**Exercise objective**
Go through the material below, noting each line where the string "black" appears, and give only the total.

**Exercise input**
# # # # #

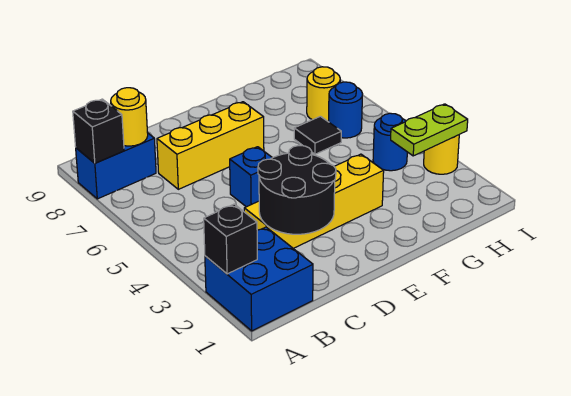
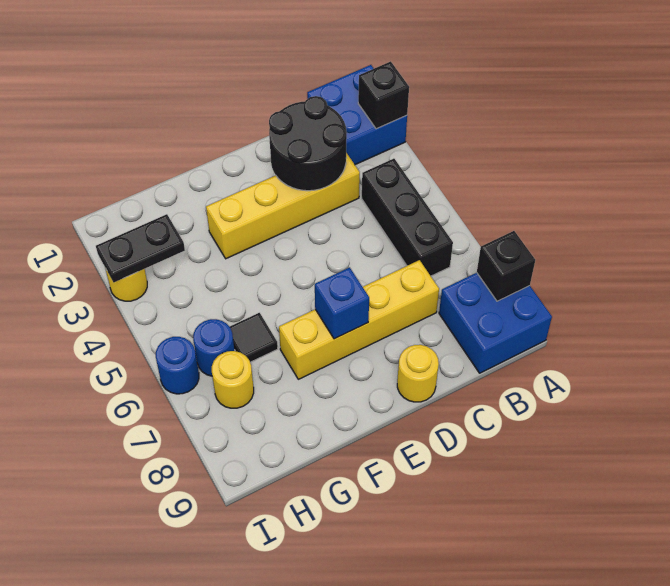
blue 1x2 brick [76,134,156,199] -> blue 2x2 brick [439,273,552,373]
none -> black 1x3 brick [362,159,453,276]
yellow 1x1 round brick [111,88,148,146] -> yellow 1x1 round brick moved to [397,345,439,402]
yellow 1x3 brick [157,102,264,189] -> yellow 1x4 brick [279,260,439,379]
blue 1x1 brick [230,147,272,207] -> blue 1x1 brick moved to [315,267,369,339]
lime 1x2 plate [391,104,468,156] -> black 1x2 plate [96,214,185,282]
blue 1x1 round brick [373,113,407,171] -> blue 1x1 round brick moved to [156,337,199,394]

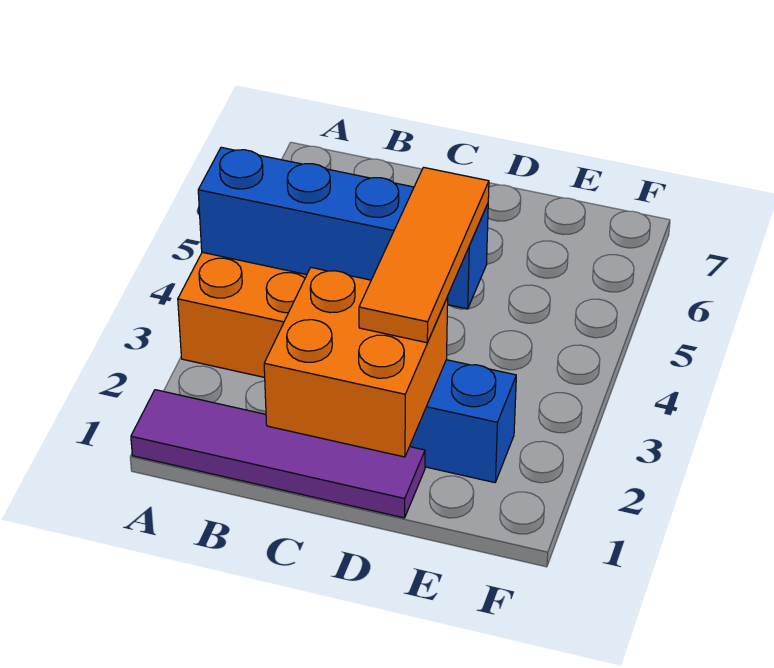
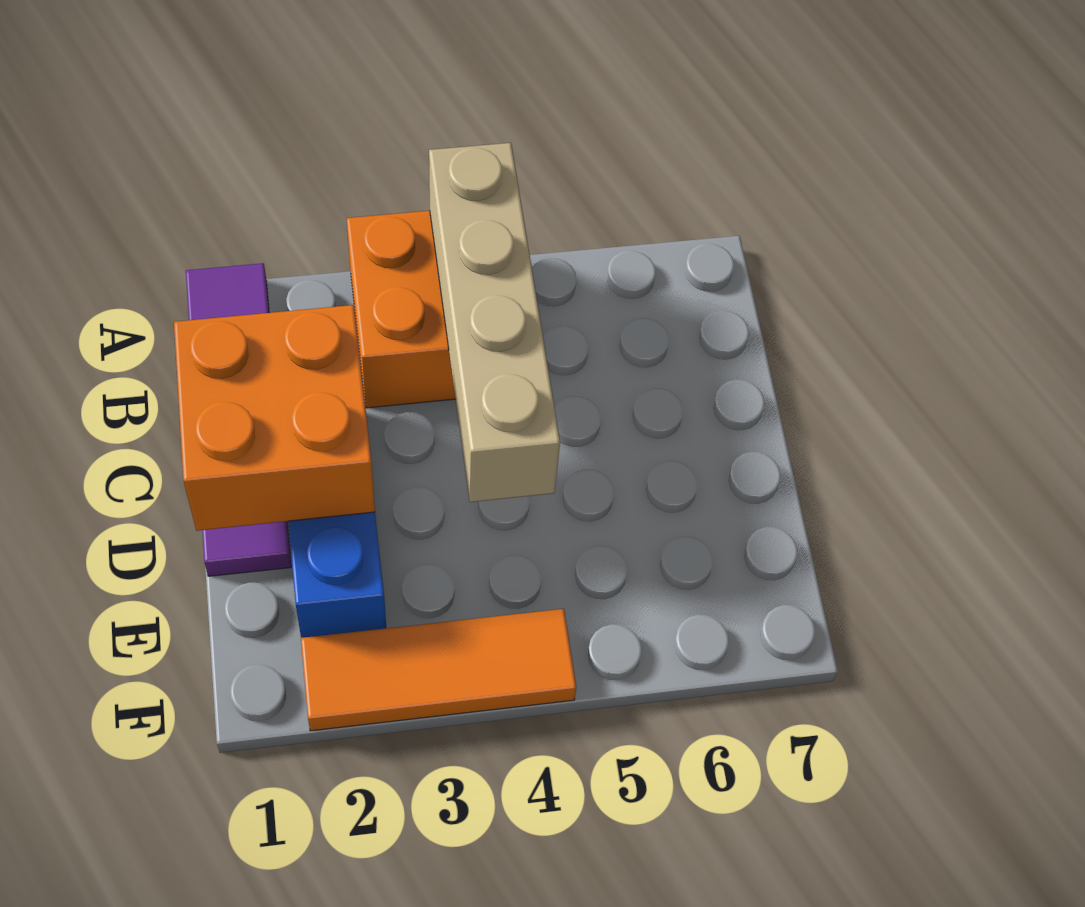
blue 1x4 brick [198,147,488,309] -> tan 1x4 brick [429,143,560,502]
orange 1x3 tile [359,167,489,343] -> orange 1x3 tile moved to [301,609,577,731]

# # # # #

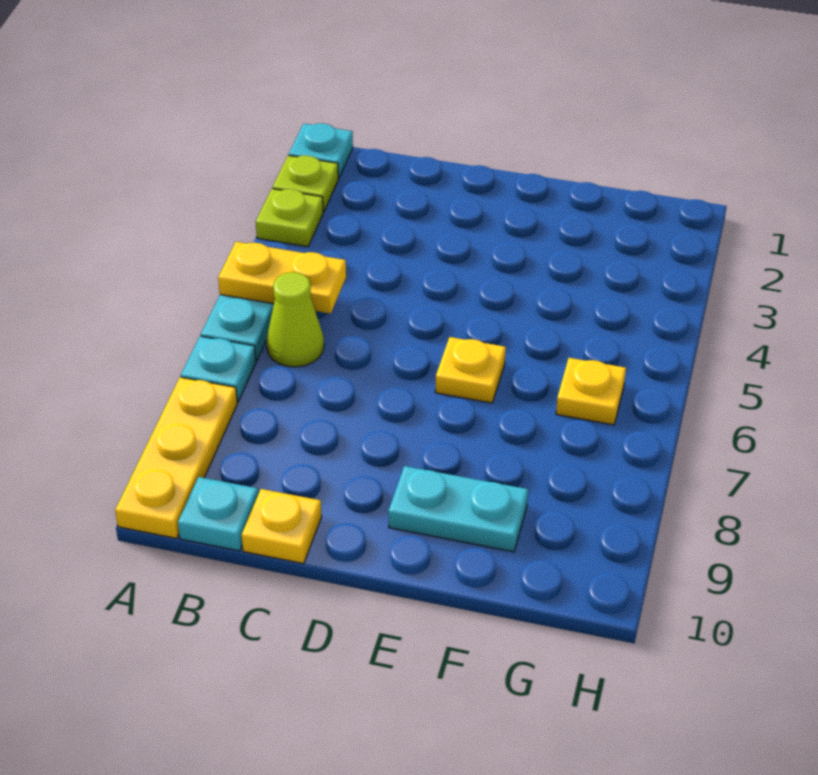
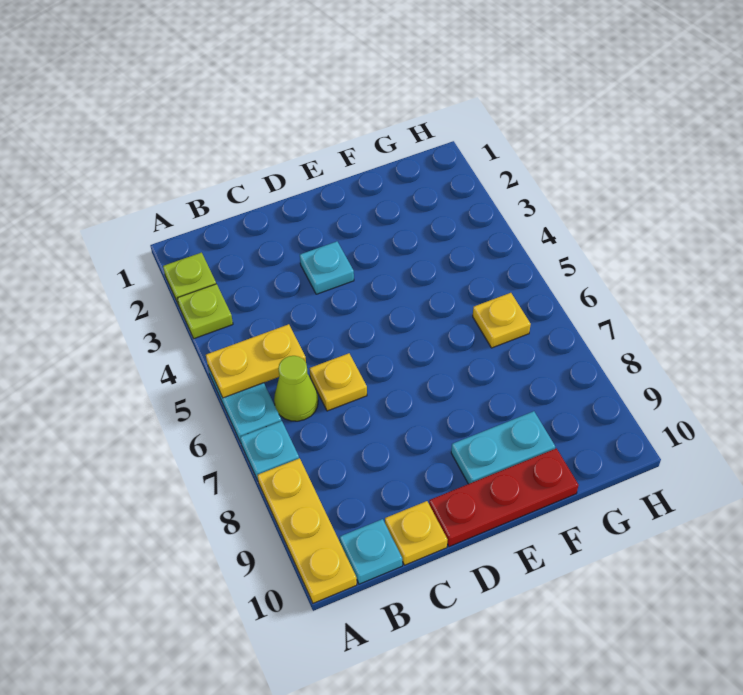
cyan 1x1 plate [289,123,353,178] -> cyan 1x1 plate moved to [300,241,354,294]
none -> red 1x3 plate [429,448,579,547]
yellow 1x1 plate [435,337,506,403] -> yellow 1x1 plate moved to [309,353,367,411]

# # # # #

**Response to the exercise**
2